Copy the listing exactly as given. Omit every picture.

# # # # # # #

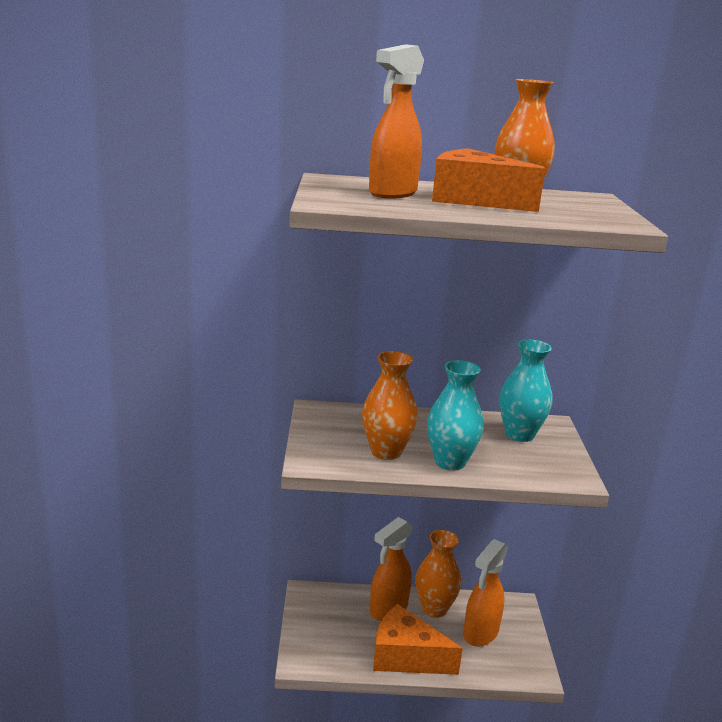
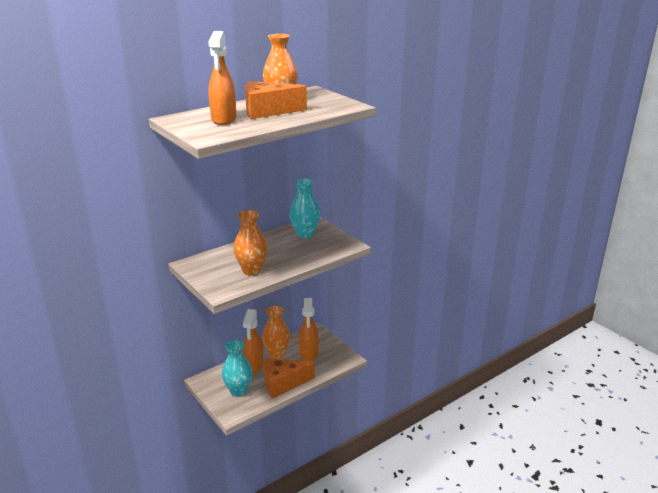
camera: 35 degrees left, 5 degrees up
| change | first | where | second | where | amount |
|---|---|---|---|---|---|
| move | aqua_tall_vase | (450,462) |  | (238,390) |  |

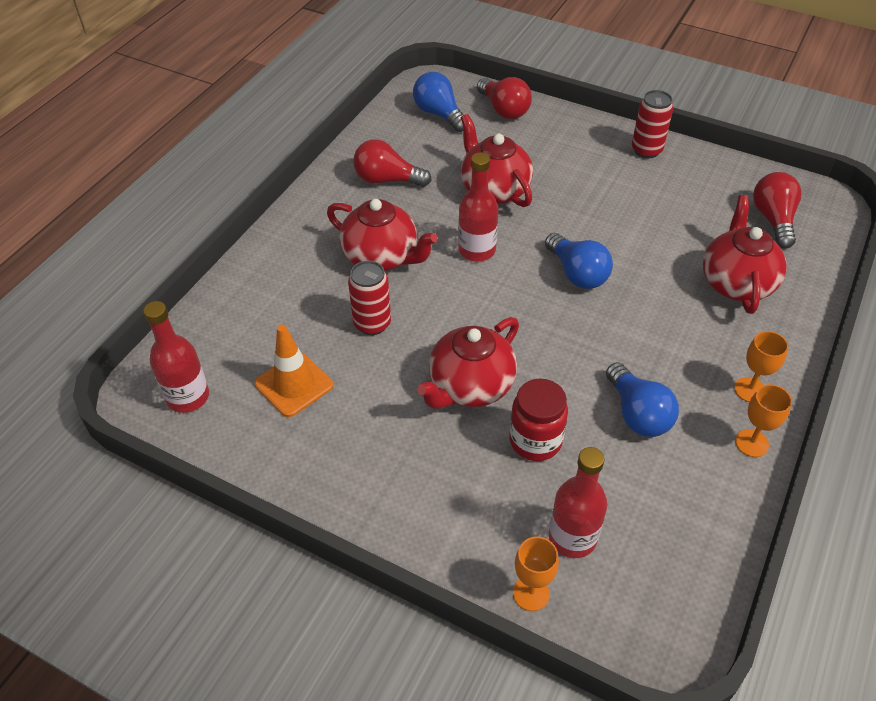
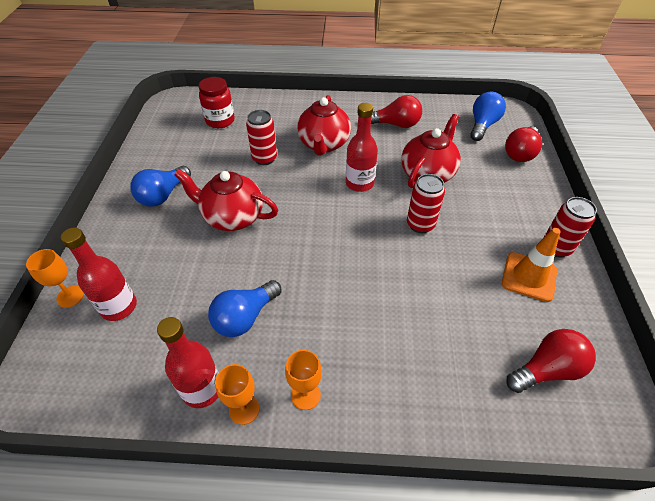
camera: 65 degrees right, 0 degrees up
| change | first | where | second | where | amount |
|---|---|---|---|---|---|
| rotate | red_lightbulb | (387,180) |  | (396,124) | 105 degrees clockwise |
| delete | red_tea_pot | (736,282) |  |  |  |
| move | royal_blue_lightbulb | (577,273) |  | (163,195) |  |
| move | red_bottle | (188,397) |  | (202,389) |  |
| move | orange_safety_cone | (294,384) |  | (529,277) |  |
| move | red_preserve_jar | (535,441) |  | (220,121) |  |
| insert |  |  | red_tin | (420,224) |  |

# # # # # # #

> **Task response**
camera: 35 degrees left, 5 degrees up
| change | first | where | second | where | amount |
|---|---|---|---|---|---|
| move | aqua_tall_vase | (450,462) |  | (238,390) |  |

camera: 65 degrees right, 0 degrees up
| change | first | where | second | where | amount |
|---|---|---|---|---|---|
| rotate | red_lightbulb | (387,180) |  | (396,124) | 105 degrees clockwise |
| delete | red_tea_pot | (736,282) |  |  |  |
| move | royal_blue_lightbulb | (577,273) |  | (163,195) |  |
| move | red_bottle | (188,397) |  | (202,389) |  |
| move | orange_safety_cone | (294,384) |  | (529,277) |  |
| move | red_preserve_jar | (535,441) |  | (220,121) |  |
| insert |  |  | red_tin | (420,224) |  |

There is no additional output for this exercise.